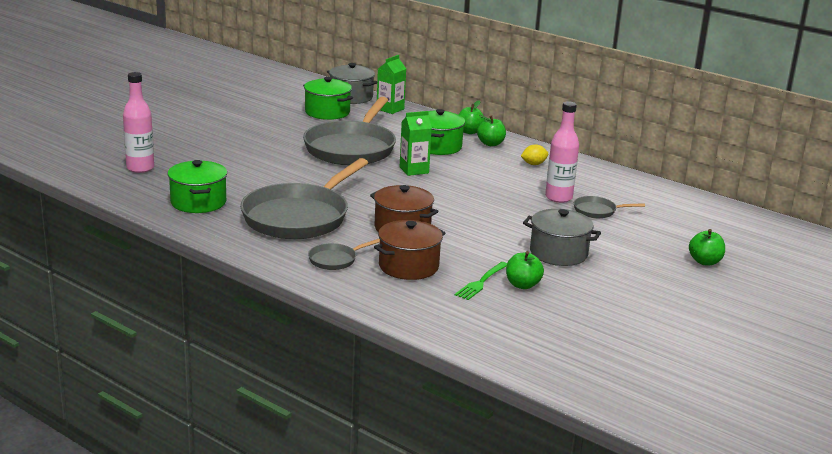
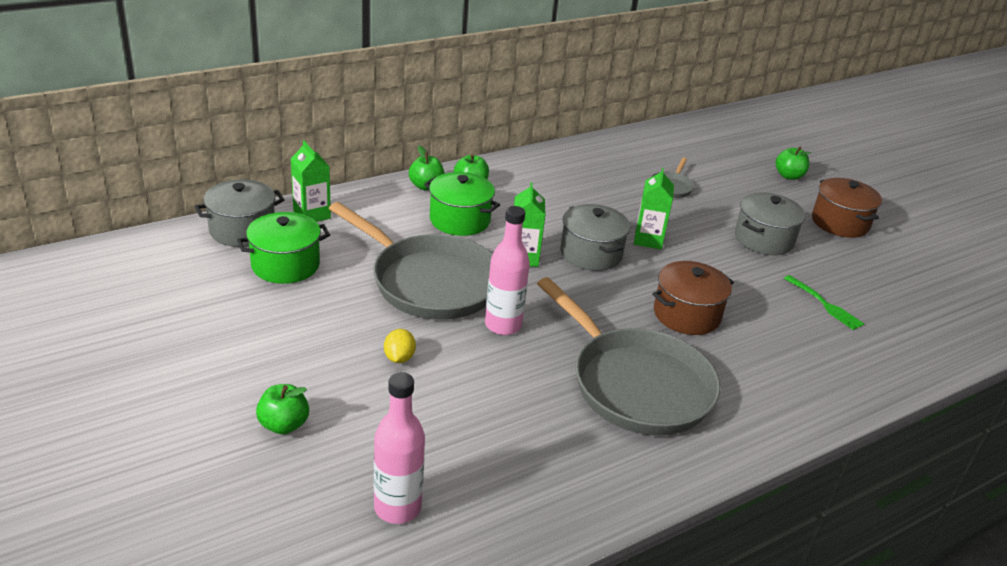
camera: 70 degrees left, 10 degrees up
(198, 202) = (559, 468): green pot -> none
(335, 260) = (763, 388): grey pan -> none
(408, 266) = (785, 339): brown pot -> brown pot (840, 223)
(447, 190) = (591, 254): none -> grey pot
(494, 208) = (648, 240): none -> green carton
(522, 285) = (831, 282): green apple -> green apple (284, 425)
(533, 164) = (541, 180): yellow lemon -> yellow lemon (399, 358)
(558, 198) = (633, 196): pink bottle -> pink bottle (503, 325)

____

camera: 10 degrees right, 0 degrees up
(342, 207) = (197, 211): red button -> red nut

____

Look back at the entries above. Retype the line with "(494, 208) = (648, 240): none -> green carton", the line with "(558, 198) = (633, 196): pink", and all lines in between.

▶ [Output for this exercise]:
(494, 208) = (648, 240): none -> green carton
(522, 285) = (831, 282): green apple -> green apple (284, 425)
(533, 164) = (541, 180): yellow lemon -> yellow lemon (399, 358)
(558, 198) = (633, 196): pink bottle -> pink bottle (503, 325)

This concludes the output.